> [EXERCISE] Reproduce the records from their start through the line containing "cis'8 r8 b8-. |", substituting "Allegro" for "Presto" and changing nothing else. Leave the pictures out of your answer.

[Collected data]
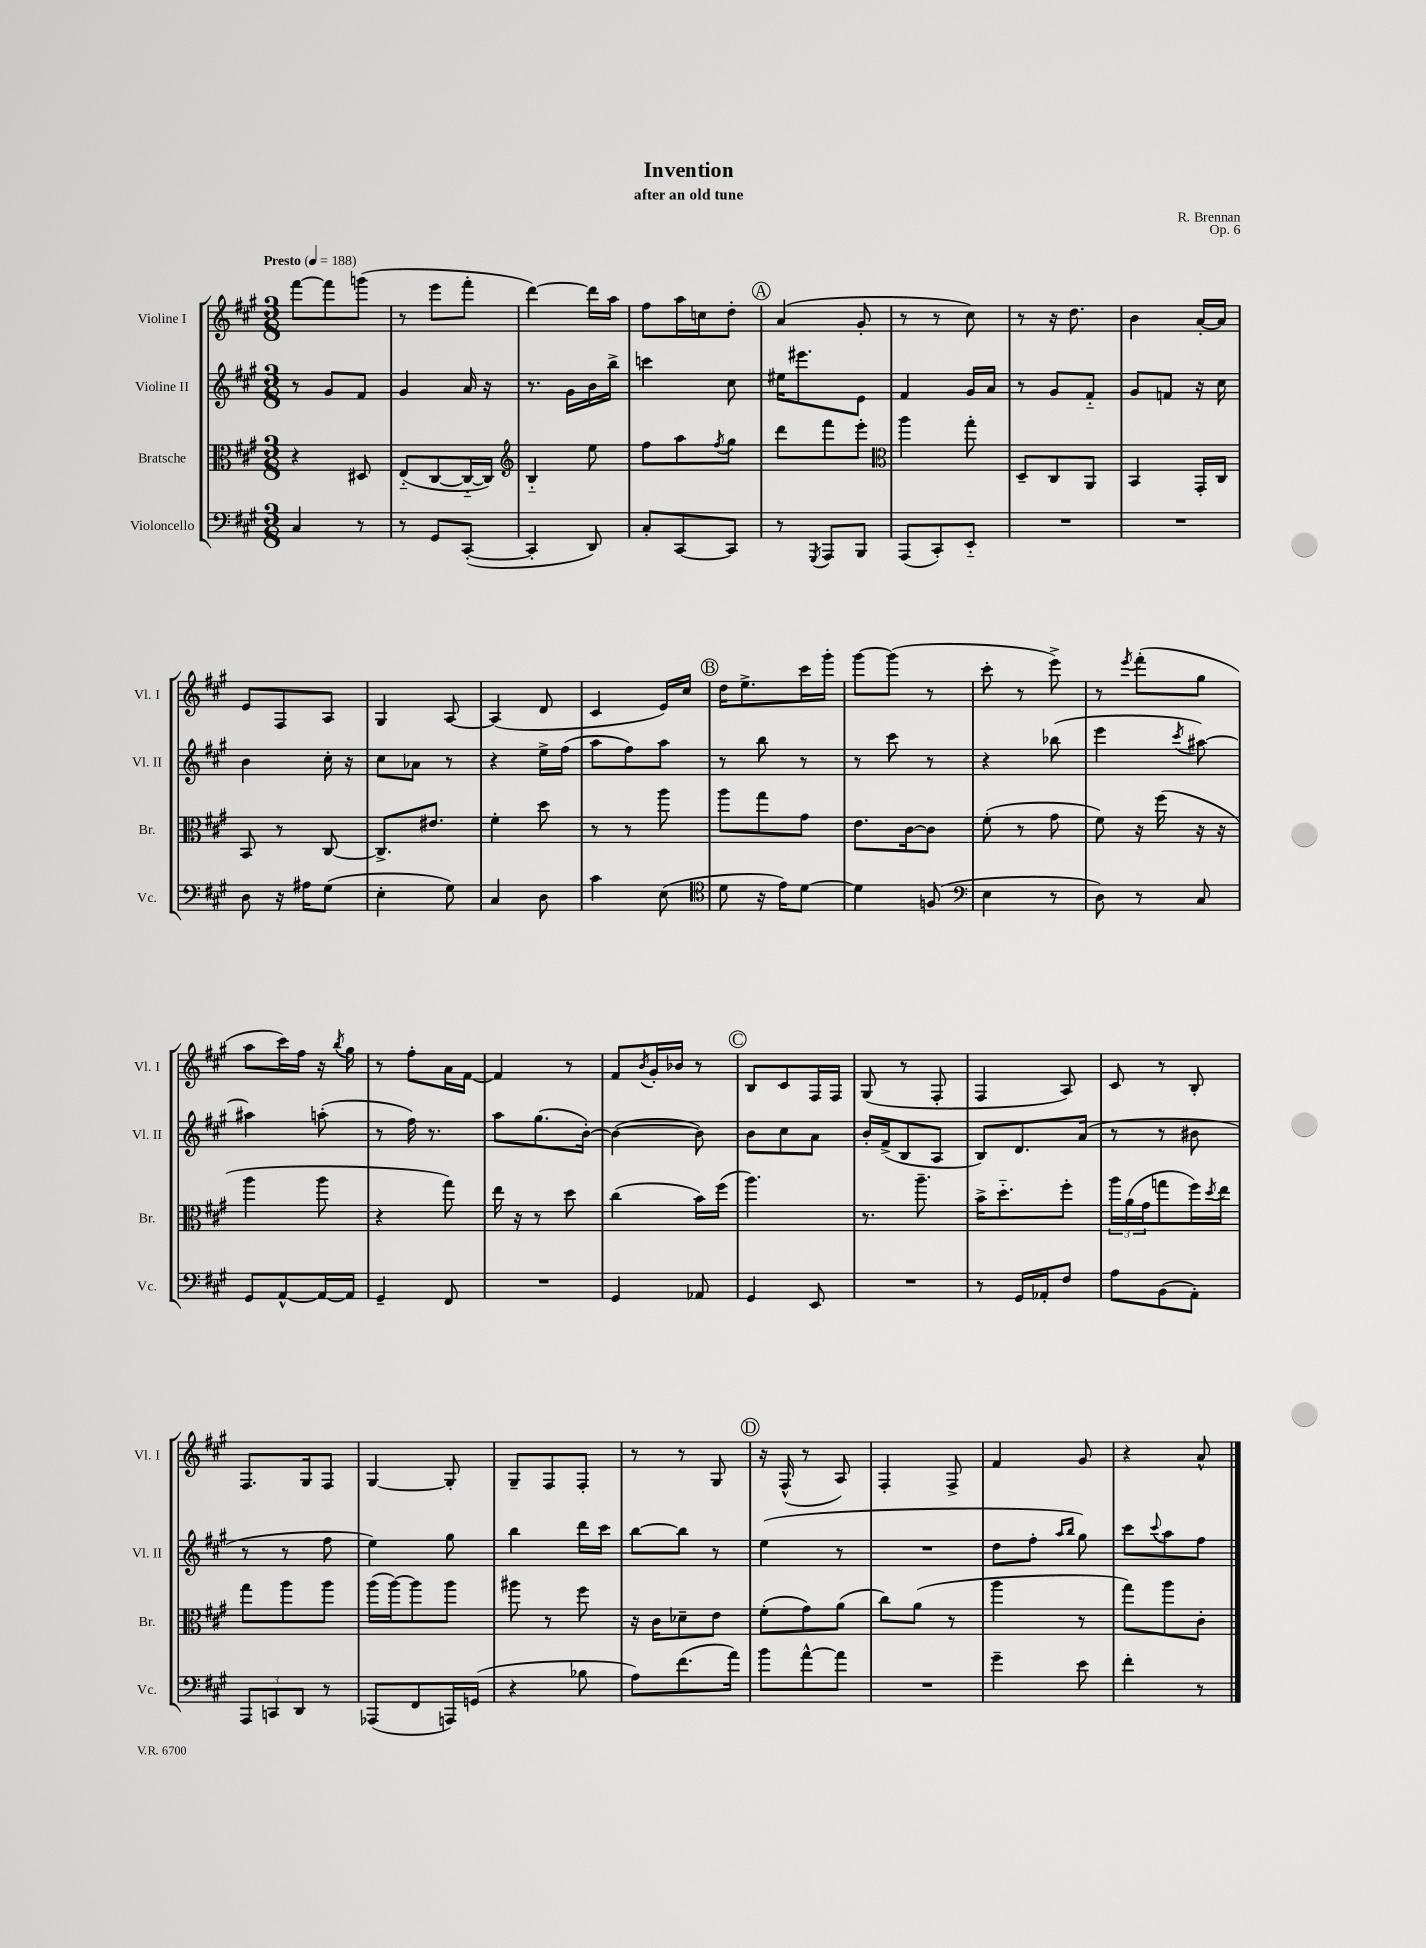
\header { title = "Invention" composer = "R. Brennan" subtitle = "after an old tune" opus = "Op. 6" }
<<
\new StaffGroup <<
\new Staff = "s0" \with { instrumentName = "Violine I" shortInstrumentName = "Vl. I" } {
    \clef treble \key a \major \numericTimeSignature \time 3/8 \tempo "Presto" 4 = 188
    fis'''8~ fis'''8 g'''8( |
    r8 e'''8 fis'''8-. |
    d'''4~) d'''16 a''16 |
    fis''8 a''16 c''16 d''8-. |
    \mark \markup { \circle "A" } a'4( gis'8-. |
    r8 r8 cis''8) |
    r8 r16 d''8. |
    b'4 a'16~-. a'16 |
    e'8 fis8 a8 |
    gis4 a8~ |
    a4( d'8 |
    cis'4 e'16) cis''16 |
    \mark \markup { \circle "B" } d''16 e''8.-> cis'''16 gis'''16-. |
    gis'''8~ gis'''8( r8 |
    cis'''8-. r8 e'''8->) |
    r8 \acciaccatura { e'''8 } fis'''8-.( gis''8 |
    a''8 cis'''16) fis''16 r16 \acciaccatura { b''8 } gis''16 |
    r8 fis''8-. a'16 fis'16~ |
    fis'4 r8 |
    fis'8 \acciaccatura { b'8 } gis'16-. bes'16 r8 |
    \mark \markup { \circle "C" } b8 cis'8 fis16 fis16 |
    gis8( r8 fis8-. |
    fis4 a8) |
    cis'8 r8 b8-. |
    fis8. gis16 fis8 |
    gis4~ gis8-. |
    gis8-- fis8 fis8-. |
    r8 r8 gis8 |
    \mark \markup { \circle "D" } r16 fis16-^( r8 a8) |
    fis4-. fis8-> |
    fis'4 gis'8 |
    r4 a'8-^ \bar "|." |
}
\new Staff = "s1" \with { instrumentName = "Violine II" shortInstrumentName = "Vl. II" } {
    \clef treble \key a \major \numericTimeSignature \time 3/8
    r8 gis'8 fis'8 |
    gis'4 a'16 r16 |
    r8. gis'16 b'16 b''16-> |
    c'''4 cis''8 |
    \mark \markup { \circle "A" } eis''16 eis'''8. e'8 |
    fis'4 gis'16 a'16 |
    r8 gis'8 fis'8-_ |
    gis'8 f'8 r16 cis''16 |
    b'4 cis''16-. r16 |
    cis''8 aes'8 r8 |
    r4 e''16-> fis''16( |
    a''8 fis''8) a''8 |
    \mark \markup { \circle "B" } r8 b''8 r8 |
    r8 cis'''8 r8 |
    r4 bes''8( |
    e'''4 \acciaccatura { cis'''8 } ais''8~) |
    ais''4 a''8-.( |
    r8 fis''16) r8. |
    a''8 gis''8.( b'16~-.) |
    b'4~( b'8) |
    \mark \markup { \circle "C" } b'8 cis''8 a'8 |
    b'16-. fis'16->( b8 a8 |
    b8) d'8. a'16( |
    r8 r8 bis'8 |
    r8 r8 fis''8 |
    e''4) gis''8 |
    b''4 d'''16 cis'''16 |
    b''8~ b''8 r8 |
    \mark \markup { \circle "D" } e''4( r8 |
    R4. |
    d''8 fis''8-. \grace { a''16 b''16 } gis''8) |
    cis'''8 \appoggiatura { cis'''8 } a''8 fis''8 \bar "|." |
}
\new Staff = "s2" \with { instrumentName = "Bratsche" shortInstrumentName = "Br." } {
    \clef alto \key a \major \numericTimeSignature \time 3/8
    r4 dis8 |
    e8-_( cis8~ cis16~-_ cis16) |
    \clef treble b4-_ e''8 |
    fis''8 a''8 \acciaccatura { fis''8 } gis''8 |
    \mark \markup { \circle "A" } d'''8 fis'''8 e'''8-. |
    \clef alto a''4 gis''8-. |
    d8-- cis8 a,8 |
    b,4 gis,16-. cis16 |
    b,8 r8 cis8~ |
    cis8.-> eis'8. |
    fis'4-. d''8 |
    r8 r8 a''8 |
    \mark \markup { \circle "B" } a''8 gis''8 gis'8 |
    e'8. cis'16~ cis'8 |
    fis'8-.( r8 gis'8 |
    fis'8) r16 fis''16( r16 r16 |
    a''4 a''8 |
    r4 gis''8) |
    e''16 r16 r8 d''8 |
    cis''4( b'16) fis''16( |
    \mark \markup { \circle "C" } a''4.) |
    r8. a''8.-- |
    b'16-> d''8.-_ fis''8-. |
    \tuplet 3/2 { a''16 a'16( gis'16 } g''8 fis''16) \acciaccatura { d''8 } e''16 |
    gis''8 a''8 a''8 |
    a''16( a''16~) a''8 a''8 |
    ais''8 r8 fis''8 |
    r16 cis'16 des'8-- e'8 |
    \mark \markup { \circle "D" } fis'8-.( gis'8) a'8( |
    cis''8) a'8( r8 |
    a''4 r8 |
    gis''8) a''8 cis'8-. \bar "|." |
}
\new Staff = "s3" \with { instrumentName = "Violoncello" shortInstrumentName = "Vc." } {
    \clef bass \key a \major \numericTimeSignature \time 3/8
    cis4 r8 |
    r8 gis,8 cis,8~-.( |
    cis,4-. d,8) |
    cis8-. cis,8~ cis,8 |
    \mark \markup { \circle "A" } r8 \acciaccatura { gis,,8 } a,,8 b,,8 |
    a,,8( cis,8-.) e,8-_ |
    R4. |
    R4. |
    d8 r16 ais16 gis8( |
    e4-. gis8) |
    cis4 d8 |
    cis'4 e8( |
    \mark \markup { \circle "B" } \clef tenor d'8 r16 e'16) d'8~ |
    d'4 f8( |
    \clef bass e4 r8 |
    d8) r8 cis8 |
    gis,8 a,8~-^ a,16~ a,16 |
    gis,4-- fis,8 |
    R4. |
    gis,4 aes,8 |
    \mark \markup { \circle "C" } gis,4 e,8 |
    R4. |
    r8 gis,16 aes,16-. fis8 |
    a8 b,8( a,8-.) |
    \tuplet 3/2 { a,,8 c,8 d,8 } r8 |
    aes,,8( fis,8 a,,16) g,16( |
    r4 bes8 |
    a8) fis'8.( a'16) |
    \mark \markup { \circle "D" } b'8 a'8~-^ a'8 |
    R4. |
    gis'4-- e'8 |
    fis'4-. r8 \bar "|." |
}
>>
>>
\layout { \context { \Score \remove "Bar_number_engraver" } }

> [THE SOLUTION]
\header { title = "Invention" composer = "R. Brennan" subtitle = "after an old tune" opus = "Op. 6" }
<<
\new StaffGroup <<
\new Staff = "s0" \with { instrumentName = "Violine I" shortInstrumentName = "Vl. I" } {
    \clef treble \key a \major \numericTimeSignature \time 3/8 \tempo "Allegro" 4 = 188
    fis'''8~ fis'''8 g'''8( |
    r8 e'''8 fis'''8-. |
    d'''4~) d'''16 a''16 |
    fis''8 a''16 c''16 d''8-. |
    \mark \markup { \circle "A" } a'4( gis'8-. |
    r8 r8 cis''8) |
    r8 r16 d''8. |
    b'4 a'16~-. a'16 |
    e'8 fis8 a8 |
    gis4 a8~ |
    a4( d'8 |
    cis'4 e'16) cis''16 |
    \mark \markup { \circle "B" } d''16 e''8.-> cis'''16 gis'''16-. |
    gis'''8~ gis'''8( r8 |
    cis'''8-. r8 e'''8->) |
    r8 \acciaccatura { e'''8 } fis'''8-.( gis''8 |
    a''8 cis'''16) fis''16 r16 \acciaccatura { b''8 } gis''16 |
    r8 fis''8-. a'16 fis'16~ |
    fis'4 r8 |
    fis'8 \acciaccatura { b'8 } gis'16-. bes'16 r8 |
    \mark \markup { \circle "C" } b8 cis'8 fis16 fis16 |
    gis8( r8 fis8-. |
    fis4 a8) |
    cis'8 r8 b8-. |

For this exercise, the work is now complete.